▸ TASK GOAL
Without any images, write the listing below out word for word.

▸ AVAILABLE DATA

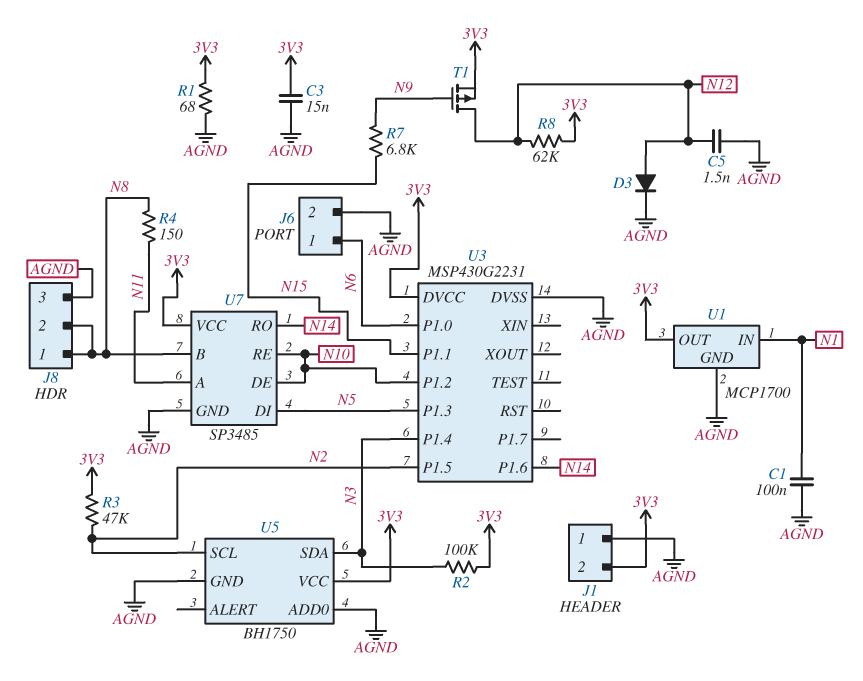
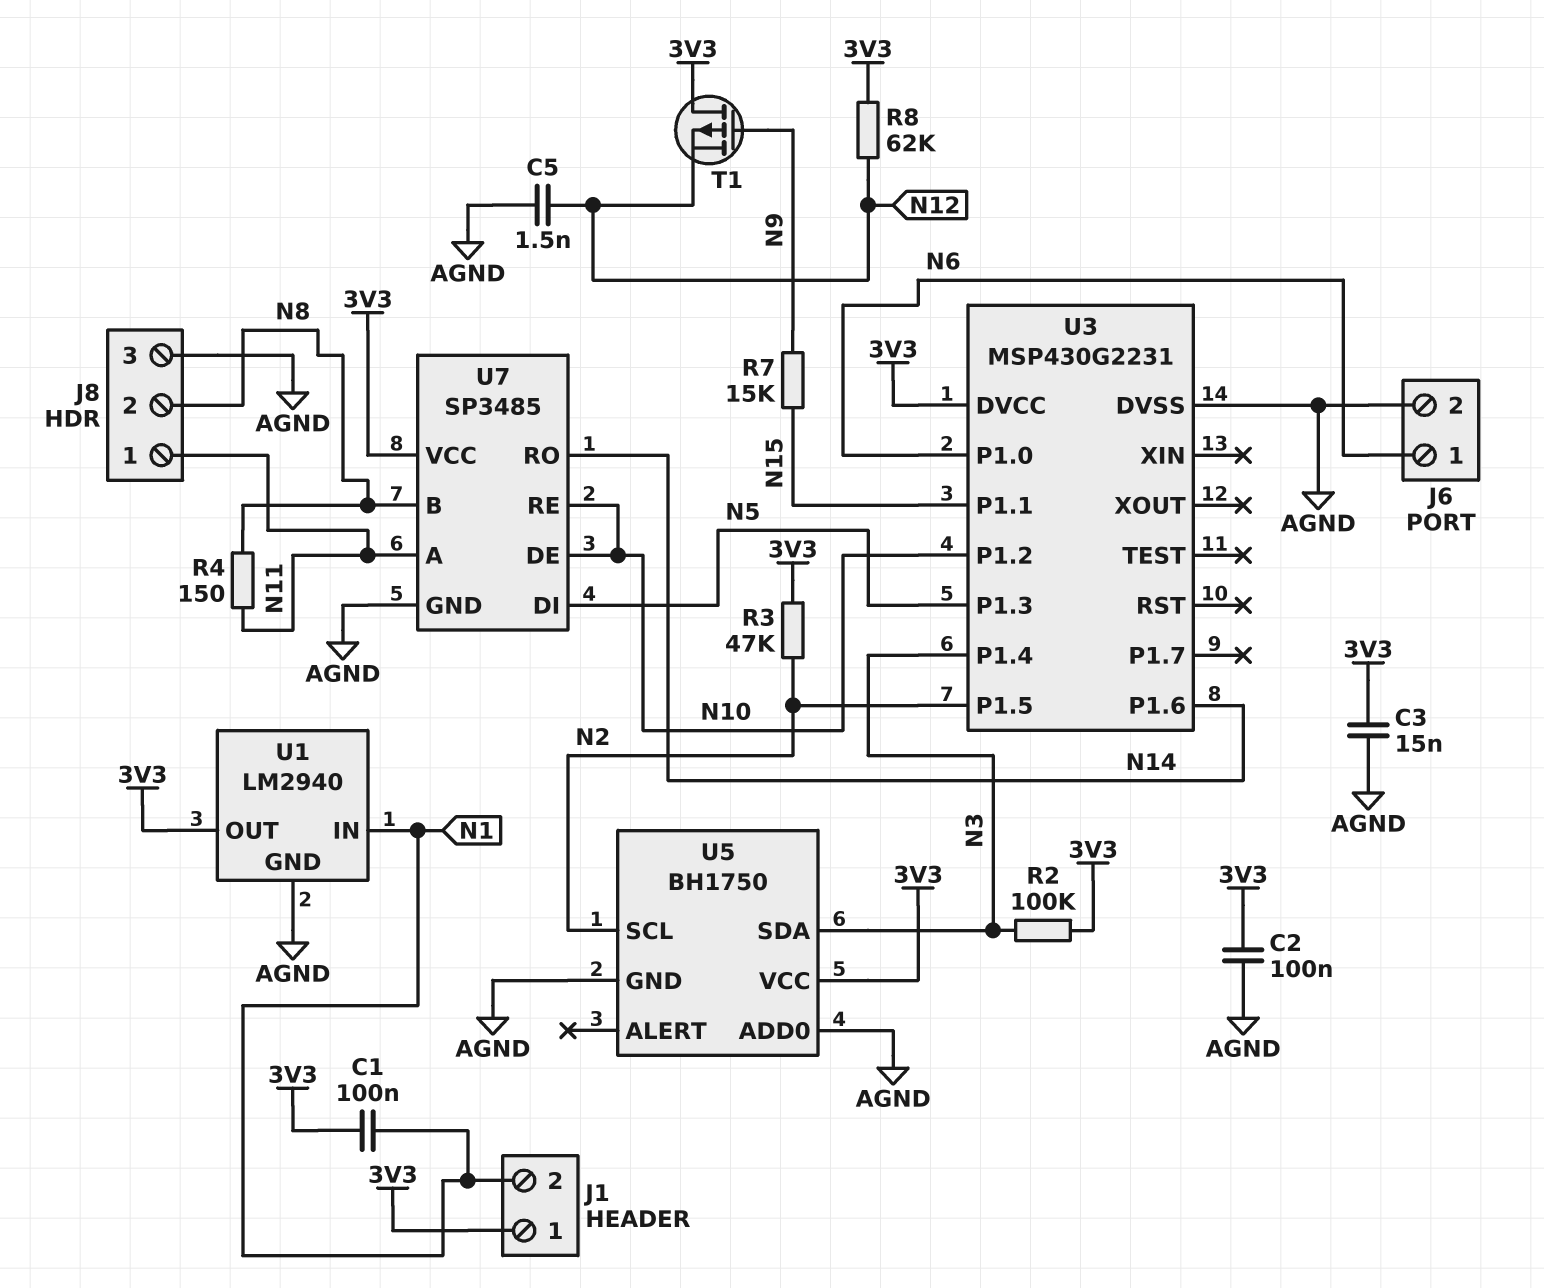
C1: 100nF (AGND, N1) -> 100nF (3V3, N1)
C2: none -> 100nF (3V3, AGND)
D3: diode (A N12, K AGND) -> none
J1 pin 1: AGND -> 3V3
J1 pin 2: 3V3 -> N1
J8 pin 1: N8 -> N11
R1: 68 (3V3, AGND) -> none
R7: 6.8k (N9, N15) -> 15k (N9, N15)
T1: PMOS (G N9, D N12, S 3V3) -> PMOS (G N9, D 3V3, S N12)
U1: MCP1700 -> LM2940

▸ WRITTEN RESPONSE
C1: 100nF (AGND, N1) -> 100nF (3V3, N1)
C2: none -> 100nF (3V3, AGND)
D3: diode (A N12, K AGND) -> none
J1 pin 1: AGND -> 3V3
J1 pin 2: 3V3 -> N1
J8 pin 1: N8 -> N11
R1: 68 (3V3, AGND) -> none
R7: 6.8k (N9, N15) -> 15k (N9, N15)
T1: PMOS (G N9, D N12, S 3V3) -> PMOS (G N9, D 3V3, S N12)
U1: MCP1700 -> LM2940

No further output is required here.